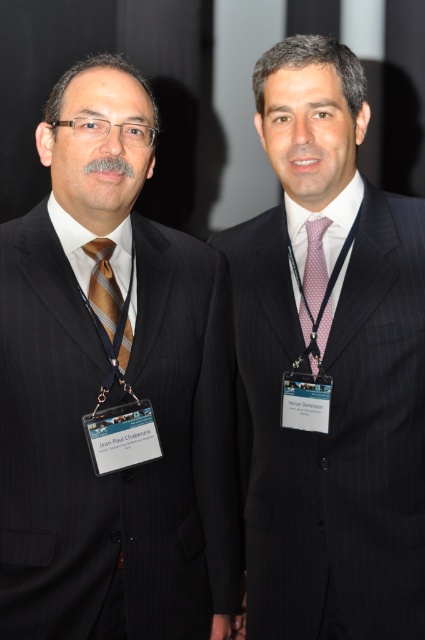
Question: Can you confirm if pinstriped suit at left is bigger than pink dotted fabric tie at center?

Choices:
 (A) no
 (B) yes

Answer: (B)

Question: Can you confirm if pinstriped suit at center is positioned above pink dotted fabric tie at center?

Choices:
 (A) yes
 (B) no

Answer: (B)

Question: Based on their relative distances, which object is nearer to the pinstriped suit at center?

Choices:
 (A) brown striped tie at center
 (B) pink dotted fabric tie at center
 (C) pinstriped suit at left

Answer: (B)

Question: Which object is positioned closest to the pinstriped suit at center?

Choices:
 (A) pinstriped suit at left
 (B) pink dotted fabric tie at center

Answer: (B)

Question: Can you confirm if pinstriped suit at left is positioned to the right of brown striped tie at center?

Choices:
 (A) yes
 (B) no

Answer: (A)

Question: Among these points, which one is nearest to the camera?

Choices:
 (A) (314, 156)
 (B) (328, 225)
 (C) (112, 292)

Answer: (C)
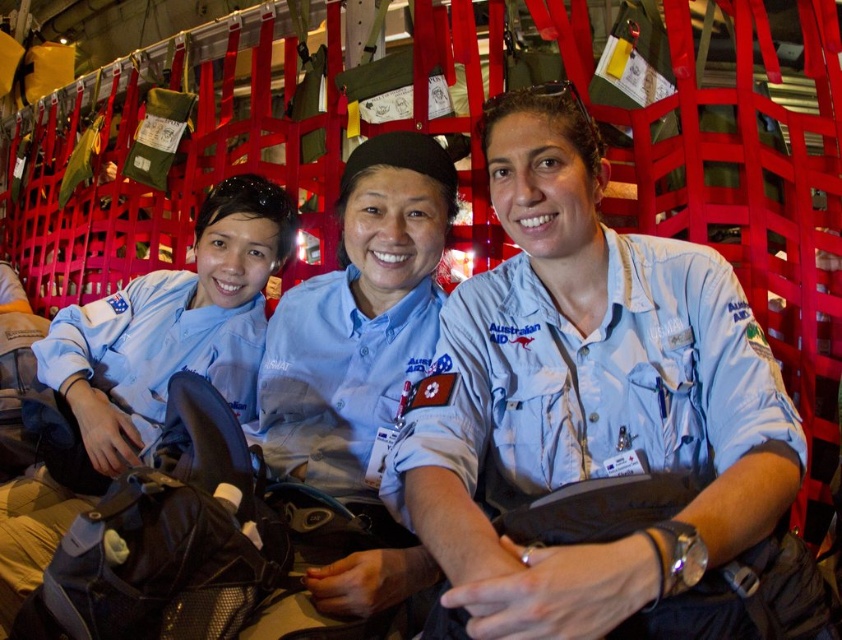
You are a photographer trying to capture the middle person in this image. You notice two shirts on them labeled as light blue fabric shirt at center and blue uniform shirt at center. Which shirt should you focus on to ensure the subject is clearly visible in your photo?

++++++

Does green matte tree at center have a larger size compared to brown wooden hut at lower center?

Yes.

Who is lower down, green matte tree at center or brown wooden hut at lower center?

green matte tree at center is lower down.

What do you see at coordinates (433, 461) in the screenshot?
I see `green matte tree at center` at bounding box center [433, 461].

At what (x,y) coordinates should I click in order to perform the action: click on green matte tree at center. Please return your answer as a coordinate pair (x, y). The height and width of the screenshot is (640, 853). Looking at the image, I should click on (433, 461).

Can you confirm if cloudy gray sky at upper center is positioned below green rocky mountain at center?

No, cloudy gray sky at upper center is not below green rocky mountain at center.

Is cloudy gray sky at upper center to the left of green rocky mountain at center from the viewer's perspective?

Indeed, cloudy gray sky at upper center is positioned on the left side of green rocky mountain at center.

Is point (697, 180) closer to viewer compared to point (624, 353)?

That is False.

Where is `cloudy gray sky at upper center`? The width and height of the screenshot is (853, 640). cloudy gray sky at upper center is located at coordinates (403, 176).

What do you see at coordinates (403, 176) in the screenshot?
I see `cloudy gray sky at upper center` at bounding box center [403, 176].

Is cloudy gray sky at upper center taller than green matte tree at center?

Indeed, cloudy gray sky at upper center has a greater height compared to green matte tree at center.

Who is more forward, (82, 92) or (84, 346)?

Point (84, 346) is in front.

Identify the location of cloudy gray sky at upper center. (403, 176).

++++++

■ WHAT IS EXPECTED: Duplicate the lines above, from the line with "Question: Can you confirm if pinstriped suit at left is bigger" up to and including the line with "(C) (112, 292)".

■ OUTPUT FOR THIS EXERCISE:
Question: Can you confirm if pinstriped suit at left is bigger than pink dotted fabric tie at center?

Choices:
 (A) no
 (B) yes

Answer: (B)

Question: Can you confirm if pinstriped suit at center is positioned above pink dotted fabric tie at center?

Choices:
 (A) yes
 (B) no

Answer: (B)

Question: Based on their relative distances, which object is nearer to the pinstriped suit at center?

Choices:
 (A) brown striped tie at center
 (B) pink dotted fabric tie at center
 (C) pinstriped suit at left

Answer: (B)

Question: Which object is positioned closest to the pinstriped suit at center?

Choices:
 (A) pinstriped suit at left
 (B) pink dotted fabric tie at center

Answer: (B)

Question: Can you confirm if pinstriped suit at left is positioned to the right of brown striped tie at center?

Choices:
 (A) yes
 (B) no

Answer: (A)

Question: Among these points, which one is nearest to the camera?

Choices:
 (A) (314, 156)
 (B) (328, 225)
 (C) (112, 292)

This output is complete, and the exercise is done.